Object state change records
————————
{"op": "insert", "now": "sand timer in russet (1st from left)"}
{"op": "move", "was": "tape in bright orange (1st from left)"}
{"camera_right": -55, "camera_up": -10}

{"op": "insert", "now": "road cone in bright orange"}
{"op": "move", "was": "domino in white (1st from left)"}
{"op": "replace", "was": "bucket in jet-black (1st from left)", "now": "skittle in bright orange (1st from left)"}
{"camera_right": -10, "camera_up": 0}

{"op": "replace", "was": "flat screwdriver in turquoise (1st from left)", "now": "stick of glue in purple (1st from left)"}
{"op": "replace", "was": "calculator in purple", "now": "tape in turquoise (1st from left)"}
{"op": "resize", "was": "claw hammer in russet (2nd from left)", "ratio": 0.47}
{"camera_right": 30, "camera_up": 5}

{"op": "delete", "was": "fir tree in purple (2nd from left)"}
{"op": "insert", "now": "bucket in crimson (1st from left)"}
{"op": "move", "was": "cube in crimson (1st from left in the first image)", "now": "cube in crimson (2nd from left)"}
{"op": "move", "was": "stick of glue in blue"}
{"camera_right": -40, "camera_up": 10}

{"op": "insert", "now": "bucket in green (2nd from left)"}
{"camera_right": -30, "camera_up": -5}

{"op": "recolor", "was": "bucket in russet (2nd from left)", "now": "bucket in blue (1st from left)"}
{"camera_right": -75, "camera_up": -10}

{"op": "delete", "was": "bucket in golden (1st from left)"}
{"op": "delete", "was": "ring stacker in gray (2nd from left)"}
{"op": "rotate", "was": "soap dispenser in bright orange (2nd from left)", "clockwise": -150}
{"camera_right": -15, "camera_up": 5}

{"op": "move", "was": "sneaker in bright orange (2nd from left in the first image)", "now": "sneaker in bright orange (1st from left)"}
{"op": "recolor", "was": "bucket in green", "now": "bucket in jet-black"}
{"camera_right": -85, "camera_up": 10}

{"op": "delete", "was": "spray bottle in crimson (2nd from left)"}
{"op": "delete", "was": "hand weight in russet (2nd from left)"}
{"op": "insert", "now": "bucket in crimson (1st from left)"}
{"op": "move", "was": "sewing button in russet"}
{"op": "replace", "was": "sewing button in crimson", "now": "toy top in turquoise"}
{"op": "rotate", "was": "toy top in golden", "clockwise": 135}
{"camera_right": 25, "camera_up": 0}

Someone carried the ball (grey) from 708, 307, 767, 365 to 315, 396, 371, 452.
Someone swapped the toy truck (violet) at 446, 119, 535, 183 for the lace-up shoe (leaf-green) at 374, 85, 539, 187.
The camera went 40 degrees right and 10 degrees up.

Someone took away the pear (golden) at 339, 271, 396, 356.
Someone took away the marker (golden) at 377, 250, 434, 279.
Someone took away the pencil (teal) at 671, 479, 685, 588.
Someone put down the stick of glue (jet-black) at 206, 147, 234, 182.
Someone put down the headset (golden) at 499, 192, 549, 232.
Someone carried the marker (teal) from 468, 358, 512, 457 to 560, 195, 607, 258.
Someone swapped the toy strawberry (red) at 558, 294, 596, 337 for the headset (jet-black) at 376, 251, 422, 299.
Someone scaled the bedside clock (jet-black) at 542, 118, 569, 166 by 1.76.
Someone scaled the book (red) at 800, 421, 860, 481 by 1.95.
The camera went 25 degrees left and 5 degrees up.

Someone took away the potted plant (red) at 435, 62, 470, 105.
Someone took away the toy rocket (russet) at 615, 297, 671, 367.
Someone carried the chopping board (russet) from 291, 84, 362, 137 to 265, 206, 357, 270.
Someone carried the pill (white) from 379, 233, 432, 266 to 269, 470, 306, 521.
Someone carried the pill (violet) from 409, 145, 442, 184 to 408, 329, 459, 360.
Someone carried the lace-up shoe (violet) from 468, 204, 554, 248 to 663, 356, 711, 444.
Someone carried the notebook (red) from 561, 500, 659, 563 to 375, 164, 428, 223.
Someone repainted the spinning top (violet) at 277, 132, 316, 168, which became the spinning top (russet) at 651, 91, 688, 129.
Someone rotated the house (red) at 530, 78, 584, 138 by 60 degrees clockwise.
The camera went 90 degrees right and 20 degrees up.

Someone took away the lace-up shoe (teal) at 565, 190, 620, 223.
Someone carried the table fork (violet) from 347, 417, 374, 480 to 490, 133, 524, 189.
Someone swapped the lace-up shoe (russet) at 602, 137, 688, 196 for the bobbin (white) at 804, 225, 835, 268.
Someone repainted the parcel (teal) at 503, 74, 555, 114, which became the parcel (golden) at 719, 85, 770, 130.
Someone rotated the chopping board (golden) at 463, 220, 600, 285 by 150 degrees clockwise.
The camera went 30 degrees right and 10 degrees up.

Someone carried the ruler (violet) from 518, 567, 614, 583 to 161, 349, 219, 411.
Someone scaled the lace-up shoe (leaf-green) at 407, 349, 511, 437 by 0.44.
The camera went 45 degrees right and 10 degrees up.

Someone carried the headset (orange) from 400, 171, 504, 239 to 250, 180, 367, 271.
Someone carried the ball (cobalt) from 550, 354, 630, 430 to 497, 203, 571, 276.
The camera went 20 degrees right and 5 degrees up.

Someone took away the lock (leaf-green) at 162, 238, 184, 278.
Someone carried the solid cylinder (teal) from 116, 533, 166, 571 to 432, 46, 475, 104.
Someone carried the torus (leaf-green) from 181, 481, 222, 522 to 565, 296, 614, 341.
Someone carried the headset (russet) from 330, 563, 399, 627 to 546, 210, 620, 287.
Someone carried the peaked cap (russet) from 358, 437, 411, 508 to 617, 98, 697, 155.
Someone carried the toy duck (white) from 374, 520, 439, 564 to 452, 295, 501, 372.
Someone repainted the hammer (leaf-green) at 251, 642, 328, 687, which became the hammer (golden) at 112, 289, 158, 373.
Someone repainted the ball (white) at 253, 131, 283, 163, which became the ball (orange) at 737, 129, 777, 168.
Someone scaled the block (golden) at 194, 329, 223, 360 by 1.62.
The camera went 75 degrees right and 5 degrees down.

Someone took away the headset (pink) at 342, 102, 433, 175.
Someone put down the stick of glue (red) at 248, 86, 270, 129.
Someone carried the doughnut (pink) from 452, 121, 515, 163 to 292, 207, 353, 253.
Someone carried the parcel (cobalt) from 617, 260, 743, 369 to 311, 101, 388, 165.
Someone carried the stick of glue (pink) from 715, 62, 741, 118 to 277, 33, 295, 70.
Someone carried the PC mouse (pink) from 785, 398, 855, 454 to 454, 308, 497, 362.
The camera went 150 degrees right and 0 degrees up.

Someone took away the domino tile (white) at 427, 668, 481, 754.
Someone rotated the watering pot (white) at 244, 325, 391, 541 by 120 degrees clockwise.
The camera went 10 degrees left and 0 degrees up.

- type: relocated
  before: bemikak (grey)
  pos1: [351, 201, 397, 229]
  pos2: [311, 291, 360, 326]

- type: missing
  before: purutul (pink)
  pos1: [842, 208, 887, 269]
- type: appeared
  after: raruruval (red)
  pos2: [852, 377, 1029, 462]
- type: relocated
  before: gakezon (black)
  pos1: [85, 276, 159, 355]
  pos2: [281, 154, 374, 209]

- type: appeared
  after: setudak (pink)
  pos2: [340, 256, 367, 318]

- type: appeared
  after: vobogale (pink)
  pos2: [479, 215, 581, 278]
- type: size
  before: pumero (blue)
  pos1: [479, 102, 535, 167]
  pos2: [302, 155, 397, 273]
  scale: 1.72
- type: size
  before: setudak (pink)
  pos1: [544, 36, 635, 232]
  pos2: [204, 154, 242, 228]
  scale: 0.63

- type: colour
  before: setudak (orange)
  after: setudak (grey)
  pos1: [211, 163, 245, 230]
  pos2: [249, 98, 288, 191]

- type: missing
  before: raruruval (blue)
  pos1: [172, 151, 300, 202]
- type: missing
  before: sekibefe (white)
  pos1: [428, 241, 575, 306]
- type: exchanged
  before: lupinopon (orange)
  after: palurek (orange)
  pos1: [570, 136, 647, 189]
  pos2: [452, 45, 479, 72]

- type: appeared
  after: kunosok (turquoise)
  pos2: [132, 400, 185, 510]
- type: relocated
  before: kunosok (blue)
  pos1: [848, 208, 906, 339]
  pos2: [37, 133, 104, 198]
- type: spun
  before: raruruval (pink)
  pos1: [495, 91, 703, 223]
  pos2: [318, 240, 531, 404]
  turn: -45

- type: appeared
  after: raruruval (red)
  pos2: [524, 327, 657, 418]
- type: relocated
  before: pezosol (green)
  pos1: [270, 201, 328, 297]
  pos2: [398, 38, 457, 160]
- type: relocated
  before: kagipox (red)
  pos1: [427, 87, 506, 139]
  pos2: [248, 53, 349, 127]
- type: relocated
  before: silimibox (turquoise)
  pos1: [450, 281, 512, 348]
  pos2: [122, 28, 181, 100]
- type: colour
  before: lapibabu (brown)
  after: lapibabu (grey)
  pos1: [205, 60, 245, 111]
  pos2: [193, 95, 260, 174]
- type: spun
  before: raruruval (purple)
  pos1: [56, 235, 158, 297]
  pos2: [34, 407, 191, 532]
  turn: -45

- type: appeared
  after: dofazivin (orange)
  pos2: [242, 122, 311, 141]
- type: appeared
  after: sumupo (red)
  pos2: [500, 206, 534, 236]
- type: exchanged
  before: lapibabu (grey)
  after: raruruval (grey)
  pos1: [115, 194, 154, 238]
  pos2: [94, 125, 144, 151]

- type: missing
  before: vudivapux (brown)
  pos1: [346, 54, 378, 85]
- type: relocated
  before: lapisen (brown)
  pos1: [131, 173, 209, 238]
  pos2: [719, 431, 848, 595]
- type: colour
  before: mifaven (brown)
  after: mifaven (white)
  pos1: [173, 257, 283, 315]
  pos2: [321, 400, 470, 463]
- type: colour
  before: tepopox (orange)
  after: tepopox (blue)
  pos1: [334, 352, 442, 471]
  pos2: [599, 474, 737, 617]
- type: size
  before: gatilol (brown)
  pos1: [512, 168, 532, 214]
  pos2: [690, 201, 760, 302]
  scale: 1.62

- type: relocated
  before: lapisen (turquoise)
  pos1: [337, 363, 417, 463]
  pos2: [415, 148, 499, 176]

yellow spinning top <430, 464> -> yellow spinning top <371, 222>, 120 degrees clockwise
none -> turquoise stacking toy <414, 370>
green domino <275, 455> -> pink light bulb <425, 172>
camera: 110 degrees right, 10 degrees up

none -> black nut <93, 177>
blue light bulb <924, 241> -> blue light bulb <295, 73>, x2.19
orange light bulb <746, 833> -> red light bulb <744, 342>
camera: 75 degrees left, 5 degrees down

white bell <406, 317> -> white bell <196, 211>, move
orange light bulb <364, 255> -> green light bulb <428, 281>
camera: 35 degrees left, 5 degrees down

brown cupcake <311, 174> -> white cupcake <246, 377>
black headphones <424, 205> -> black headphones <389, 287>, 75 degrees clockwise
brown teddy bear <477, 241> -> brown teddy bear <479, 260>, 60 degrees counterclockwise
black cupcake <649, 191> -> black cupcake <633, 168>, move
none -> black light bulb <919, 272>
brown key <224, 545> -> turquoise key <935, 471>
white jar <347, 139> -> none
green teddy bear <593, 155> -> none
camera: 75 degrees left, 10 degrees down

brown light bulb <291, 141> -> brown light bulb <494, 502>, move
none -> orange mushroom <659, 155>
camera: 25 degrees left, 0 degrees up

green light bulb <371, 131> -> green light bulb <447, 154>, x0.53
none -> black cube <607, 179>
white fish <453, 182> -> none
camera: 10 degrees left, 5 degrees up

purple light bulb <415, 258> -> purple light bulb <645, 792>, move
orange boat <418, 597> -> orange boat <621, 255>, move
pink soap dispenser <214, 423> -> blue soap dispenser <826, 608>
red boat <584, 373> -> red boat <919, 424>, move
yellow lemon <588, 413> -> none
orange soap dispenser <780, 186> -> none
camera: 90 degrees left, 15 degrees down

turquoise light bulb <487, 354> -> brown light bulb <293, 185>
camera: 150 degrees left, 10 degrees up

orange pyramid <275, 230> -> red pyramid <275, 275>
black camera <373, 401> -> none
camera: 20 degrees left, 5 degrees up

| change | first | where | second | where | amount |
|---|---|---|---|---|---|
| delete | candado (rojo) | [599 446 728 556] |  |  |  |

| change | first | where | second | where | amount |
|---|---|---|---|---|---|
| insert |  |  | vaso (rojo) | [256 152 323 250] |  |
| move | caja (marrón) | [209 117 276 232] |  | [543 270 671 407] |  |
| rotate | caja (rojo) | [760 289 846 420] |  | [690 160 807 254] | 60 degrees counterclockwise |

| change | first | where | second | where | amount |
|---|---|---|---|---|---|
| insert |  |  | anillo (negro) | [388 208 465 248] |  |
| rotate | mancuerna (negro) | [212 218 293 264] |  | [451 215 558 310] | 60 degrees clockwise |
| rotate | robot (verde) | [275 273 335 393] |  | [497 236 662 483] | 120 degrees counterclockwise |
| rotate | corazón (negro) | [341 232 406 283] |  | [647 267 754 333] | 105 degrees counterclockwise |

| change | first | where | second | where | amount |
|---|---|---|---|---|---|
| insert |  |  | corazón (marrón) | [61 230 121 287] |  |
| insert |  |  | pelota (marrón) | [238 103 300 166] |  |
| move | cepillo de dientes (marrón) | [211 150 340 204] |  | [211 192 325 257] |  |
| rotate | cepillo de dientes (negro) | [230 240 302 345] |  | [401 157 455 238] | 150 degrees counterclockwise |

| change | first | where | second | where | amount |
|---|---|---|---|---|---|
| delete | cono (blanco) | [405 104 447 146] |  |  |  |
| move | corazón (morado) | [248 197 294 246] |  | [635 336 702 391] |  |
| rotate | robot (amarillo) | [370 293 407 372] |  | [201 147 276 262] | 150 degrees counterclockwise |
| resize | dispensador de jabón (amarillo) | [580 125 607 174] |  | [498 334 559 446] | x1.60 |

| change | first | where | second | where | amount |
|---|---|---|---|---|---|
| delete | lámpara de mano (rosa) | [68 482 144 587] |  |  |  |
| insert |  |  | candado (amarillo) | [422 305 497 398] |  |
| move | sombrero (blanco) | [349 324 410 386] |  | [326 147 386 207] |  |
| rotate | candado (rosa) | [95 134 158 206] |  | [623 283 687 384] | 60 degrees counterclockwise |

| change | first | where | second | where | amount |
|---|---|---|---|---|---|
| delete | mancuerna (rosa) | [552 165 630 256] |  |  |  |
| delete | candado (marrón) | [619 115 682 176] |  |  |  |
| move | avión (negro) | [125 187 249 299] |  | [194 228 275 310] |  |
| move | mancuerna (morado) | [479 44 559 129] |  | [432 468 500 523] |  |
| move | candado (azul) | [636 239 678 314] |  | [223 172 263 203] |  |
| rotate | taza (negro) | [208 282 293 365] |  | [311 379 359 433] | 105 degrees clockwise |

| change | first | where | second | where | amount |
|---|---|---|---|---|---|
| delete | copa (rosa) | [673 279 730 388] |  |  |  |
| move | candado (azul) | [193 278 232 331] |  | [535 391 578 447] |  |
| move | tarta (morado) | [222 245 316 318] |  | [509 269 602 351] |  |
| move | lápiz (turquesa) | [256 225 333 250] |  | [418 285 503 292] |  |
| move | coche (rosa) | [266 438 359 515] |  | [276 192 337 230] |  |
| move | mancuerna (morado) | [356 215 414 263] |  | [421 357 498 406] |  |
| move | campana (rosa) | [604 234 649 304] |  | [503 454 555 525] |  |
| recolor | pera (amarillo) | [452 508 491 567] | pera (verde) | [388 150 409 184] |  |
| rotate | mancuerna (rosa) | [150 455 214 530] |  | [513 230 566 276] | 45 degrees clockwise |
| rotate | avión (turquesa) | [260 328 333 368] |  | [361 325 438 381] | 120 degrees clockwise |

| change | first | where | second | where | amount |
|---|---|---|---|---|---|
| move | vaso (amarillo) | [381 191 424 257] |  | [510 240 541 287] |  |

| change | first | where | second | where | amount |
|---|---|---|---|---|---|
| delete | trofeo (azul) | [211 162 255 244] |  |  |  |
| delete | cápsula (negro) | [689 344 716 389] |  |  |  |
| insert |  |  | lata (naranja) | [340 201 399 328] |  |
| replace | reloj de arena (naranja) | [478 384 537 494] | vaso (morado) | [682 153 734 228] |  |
————————
From the first line of the records above down to the line containing "cone in bright", repeat each line exactly as written. Include both of those lines and add nothing.

{"op": "insert", "now": "sand timer in russet (1st from left)"}
{"op": "move", "was": "tape in bright orange (1st from left)"}
{"camera_right": -55, "camera_up": -10}

{"op": "insert", "now": "road cone in bright orange"}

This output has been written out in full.